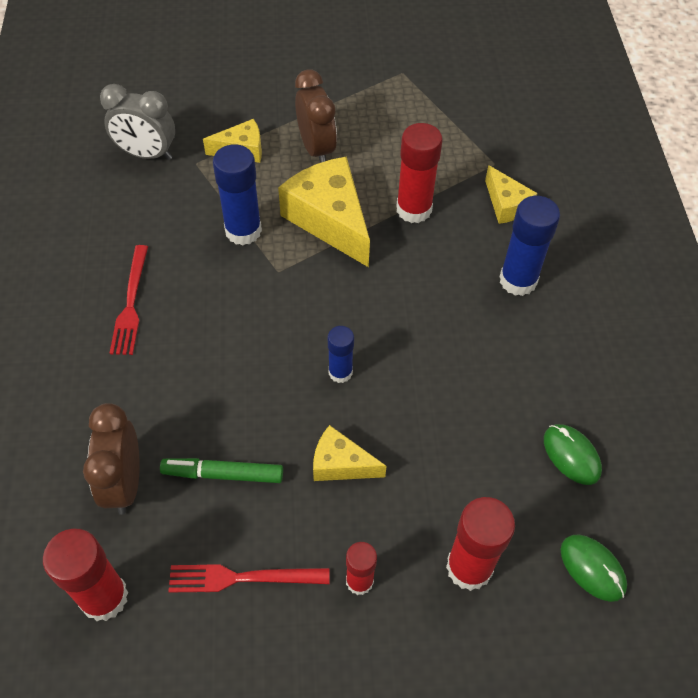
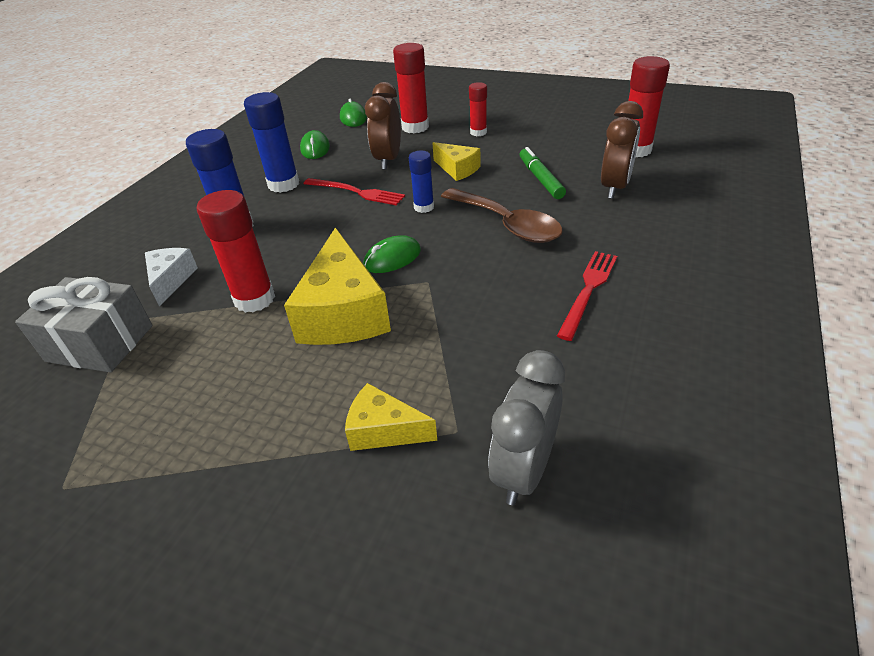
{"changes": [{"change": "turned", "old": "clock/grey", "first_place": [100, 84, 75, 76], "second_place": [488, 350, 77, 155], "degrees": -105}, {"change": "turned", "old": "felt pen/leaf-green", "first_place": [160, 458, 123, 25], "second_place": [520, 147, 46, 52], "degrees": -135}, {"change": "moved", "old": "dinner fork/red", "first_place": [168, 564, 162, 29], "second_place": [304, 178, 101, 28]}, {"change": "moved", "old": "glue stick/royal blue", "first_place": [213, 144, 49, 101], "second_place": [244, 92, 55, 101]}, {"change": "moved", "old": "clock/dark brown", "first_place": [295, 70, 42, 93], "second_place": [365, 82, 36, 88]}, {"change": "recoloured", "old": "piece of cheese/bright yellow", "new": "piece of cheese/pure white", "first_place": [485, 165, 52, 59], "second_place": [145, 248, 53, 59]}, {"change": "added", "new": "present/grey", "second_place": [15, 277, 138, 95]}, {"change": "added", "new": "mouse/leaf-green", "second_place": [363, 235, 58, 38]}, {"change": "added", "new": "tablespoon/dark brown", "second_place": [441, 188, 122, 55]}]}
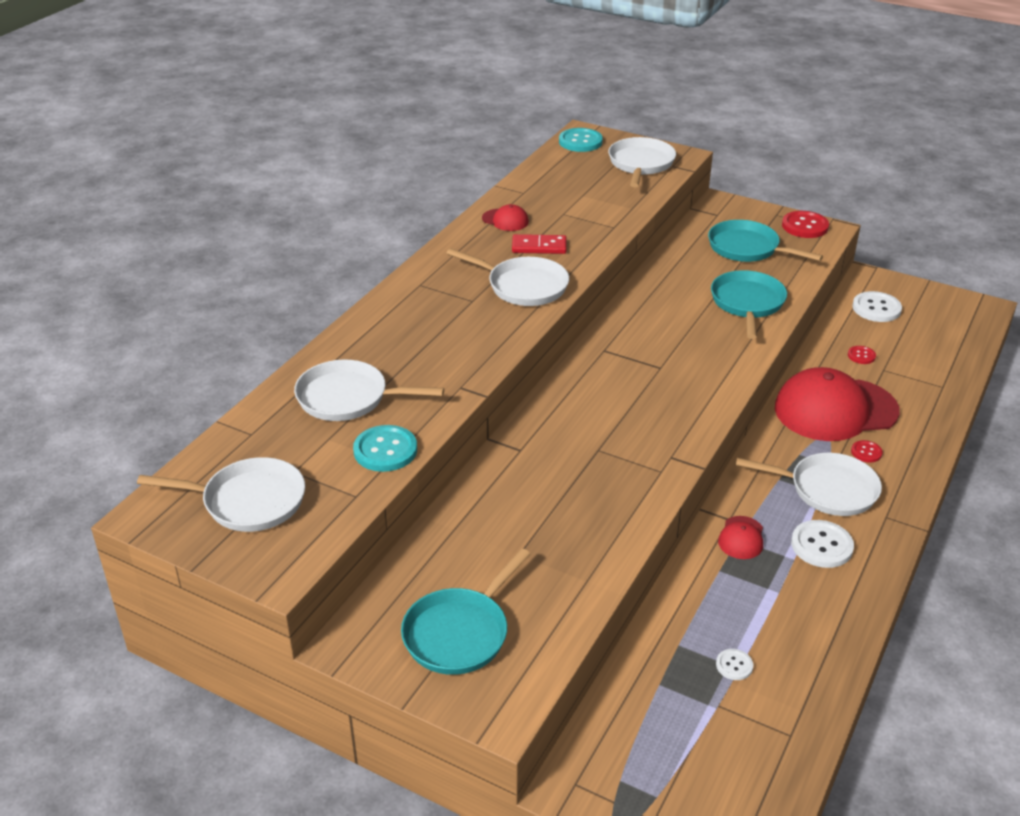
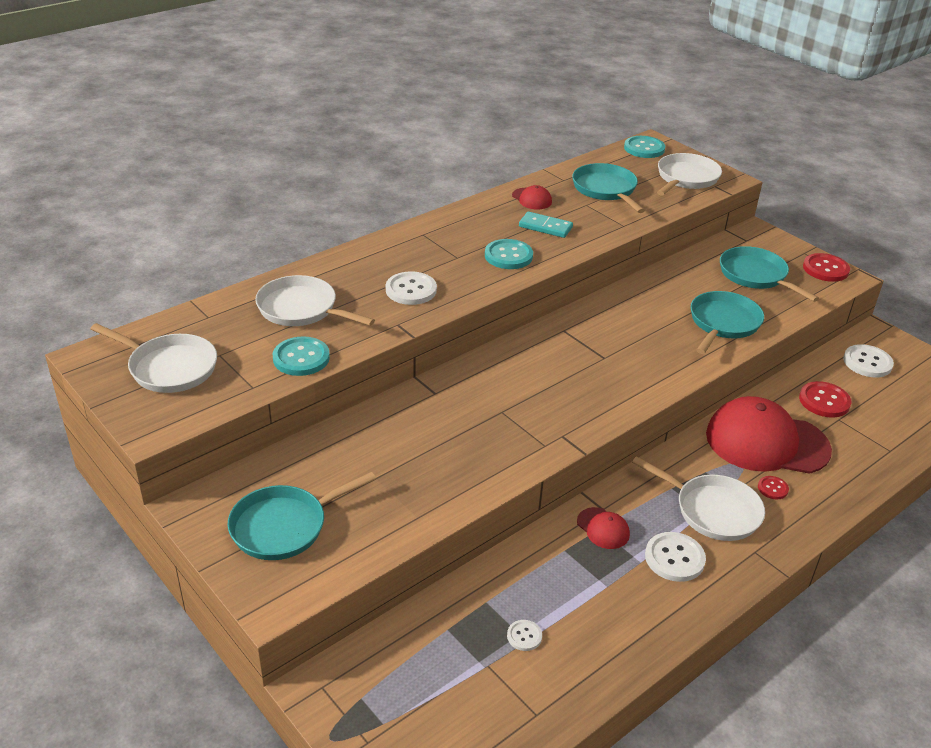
{"changes": [{"change": "replaced", "old": "frying pan/pure white", "new": "button/turquoise", "first_place": [446, 248, 123, 58], "second_place": [485, 239, 48, 30]}, {"change": "recoloured", "old": "domino piece/red", "new": "domino piece/turquoise", "first_place": [512, 234, 55, 20], "second_place": [519, 212, 54, 26]}, {"change": "turned", "old": "peaked cap/red", "first_place": [718, 516, 45, 43], "second_place": [577, 507, 53, 42], "degrees": -75}, {"change": "resized", "old": "button/red", "first_place": [848, 346, 28, 18], "second_place": [799, 381, 52, 37], "factor": 1.84}, {"change": "added", "new": "button/pure white", "second_place": [386, 271, 51, 34]}, {"change": "added", "new": "frying pan/turquoise", "second_place": [572, 163, 73, 50]}]}
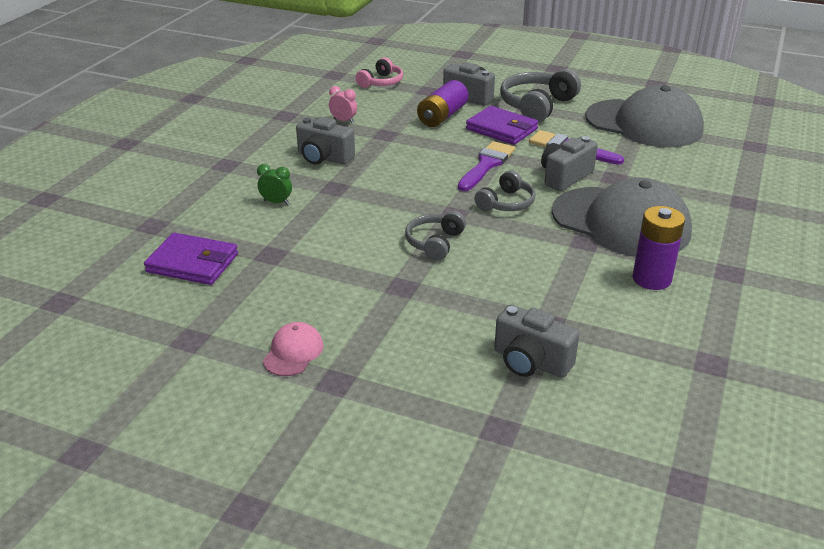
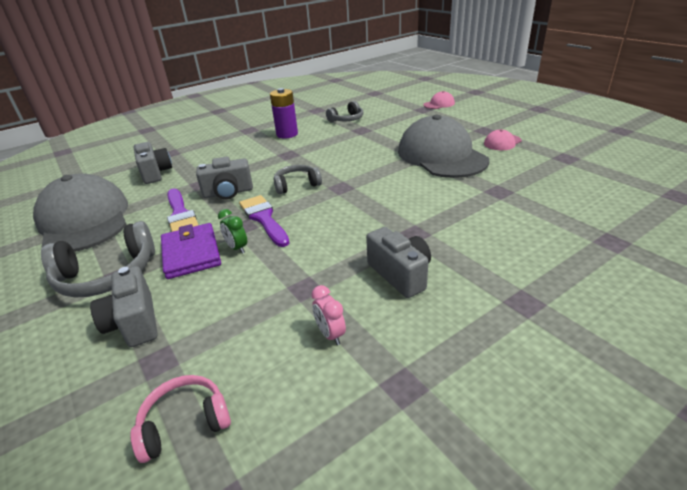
{"changes": [{"change": "removed", "old": "wallet/violet", "first_place": [144, 233, 94, 52]}, {"change": "moved", "old": "clock/leaf-green", "first_place": [257, 164, 35, 41], "second_place": [218, 209, 29, 45]}, {"change": "moved", "old": "headset/grey", "first_place": [405, 211, 61, 49], "second_place": [326, 101, 37, 21]}, {"change": "removed", "old": "power cell/violet", "first_place": [417, 80, 51, 47]}, {"change": "turned", "old": "paintbrush/violet", "first_place": [458, 141, 57, 50], "second_place": [239, 195, 50, 52], "degrees": 90}, {"change": "moved", "old": "compact camera/grey", "first_place": [494, 305, 86, 73], "second_place": [133, 142, 39, 42]}, {"change": "moved", "old": "peaked cap/grey", "first_place": [552, 177, 140, 80], "second_place": [398, 115, 91, 63]}, {"change": "added", "new": "peaked cap/rosy", "second_place": [423, 91, 32, 18]}]}
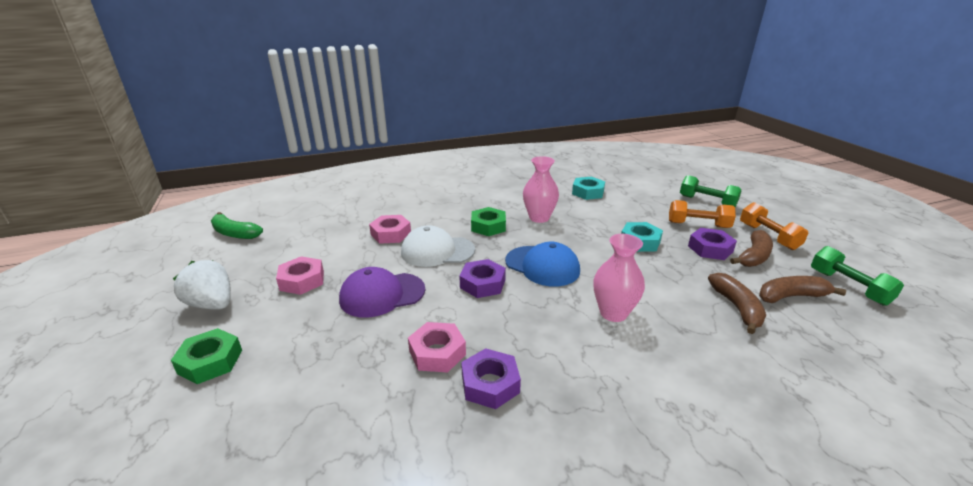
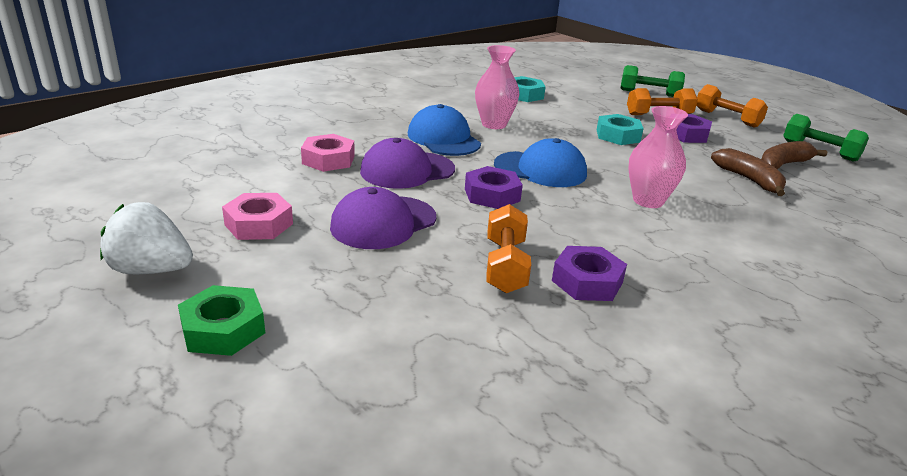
{"changes": [{"change": "removed", "old": "banana fruit/leaf-green", "first_place": [211, 212, 52, 27]}, {"change": "recoloured", "old": "peaked cap/pure white", "new": "peaked cap/violet", "first_place": [401, 225, 74, 42], "second_place": [360, 138, 95, 51]}, {"change": "replaced", "old": "hex nut/rosy", "new": "free weight/orange", "first_place": [408, 322, 58, 50], "second_place": [486, 204, 45, 89]}, {"change": "replaced", "old": "hex nut/leaf-green", "new": "peaked cap/royal blue", "first_place": [471, 207, 35, 29], "second_place": [408, 104, 73, 52]}, {"change": "removed", "old": "banana fruit/dark brown", "first_place": [730, 230, 43, 37]}]}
──────
Problem to work on
Down to the last line, print the material exactly, but not its pictures.

Answer box
{"changes": [{"change": "turned", "old": "clock/grey", "first_place": [100, 84, 75, 76], "second_place": [488, 350, 77, 155], "degrees": -105}, {"change": "turned", "old": "felt pen/leaf-green", "first_place": [160, 458, 123, 25], "second_place": [520, 147, 46, 52], "degrees": -135}, {"change": "moved", "old": "dinner fork/red", "first_place": [168, 564, 162, 29], "second_place": [304, 178, 101, 28]}, {"change": "moved", "old": "glue stick/royal blue", "first_place": [213, 144, 49, 101], "second_place": [244, 92, 55, 101]}, {"change": "moved", "old": "clock/dark brown", "first_place": [295, 70, 42, 93], "second_place": [365, 82, 36, 88]}, {"change": "recoloured", "old": "piece of cheese/bright yellow", "new": "piece of cheese/pure white", "first_place": [485, 165, 52, 59], "second_place": [145, 248, 53, 59]}, {"change": "added", "new": "present/grey", "second_place": [15, 277, 138, 95]}, {"change": "added", "new": "mouse/leaf-green", "second_place": [363, 235, 58, 38]}, {"change": "added", "new": "tablespoon/dark brown", "second_place": [441, 188, 122, 55]}]}
{"changes": [{"change": "replaced", "old": "frying pan/pure white", "new": "button/turquoise", "first_place": [446, 248, 123, 58], "second_place": [485, 239, 48, 30]}, {"change": "recoloured", "old": "domino piece/red", "new": "domino piece/turquoise", "first_place": [512, 234, 55, 20], "second_place": [519, 212, 54, 26]}, {"change": "turned", "old": "peaked cap/red", "first_place": [718, 516, 45, 43], "second_place": [577, 507, 53, 42], "degrees": -75}, {"change": "resized", "old": "button/red", "first_place": [848, 346, 28, 18], "second_place": [799, 381, 52, 37], "factor": 1.84}, {"change": "added", "new": "button/pure white", "second_place": [386, 271, 51, 34]}, {"change": "added", "new": "frying pan/turquoise", "second_place": [572, 163, 73, 50]}]}
{"changes": [{"change": "removed", "old": "wallet/violet", "first_place": [144, 233, 94, 52]}, {"change": "moved", "old": "clock/leaf-green", "first_place": [257, 164, 35, 41], "second_place": [218, 209, 29, 45]}, {"change": "moved", "old": "headset/grey", "first_place": [405, 211, 61, 49], "second_place": [326, 101, 37, 21]}, {"change": "removed", "old": "power cell/violet", "first_place": [417, 80, 51, 47]}, {"change": "turned", "old": "paintbrush/violet", "first_place": [458, 141, 57, 50], "second_place": [239, 195, 50, 52], "degrees": 90}, {"change": "moved", "old": "compact camera/grey", "first_place": [494, 305, 86, 73], "second_place": [133, 142, 39, 42]}, {"change": "moved", "old": "peaked cap/grey", "first_place": [552, 177, 140, 80], "second_place": [398, 115, 91, 63]}, {"change": "added", "new": "peaked cap/rosy", "second_place": [423, 91, 32, 18]}]}
{"changes": [{"change": "removed", "old": "banana fruit/leaf-green", "first_place": [211, 212, 52, 27]}, {"change": "recoloured", "old": "peaked cap/pure white", "new": "peaked cap/violet", "first_place": [401, 225, 74, 42], "second_place": [360, 138, 95, 51]}, {"change": "replaced", "old": "hex nut/rosy", "new": "free weight/orange", "first_place": [408, 322, 58, 50], "second_place": [486, 204, 45, 89]}, {"change": "replaced", "old": "hex nut/leaf-green", "new": "peaked cap/royal blue", "first_place": [471, 207, 35, 29], "second_place": [408, 104, 73, 52]}, {"change": "removed", "old": "banana fruit/dark brown", "first_place": [730, 230, 43, 37]}]}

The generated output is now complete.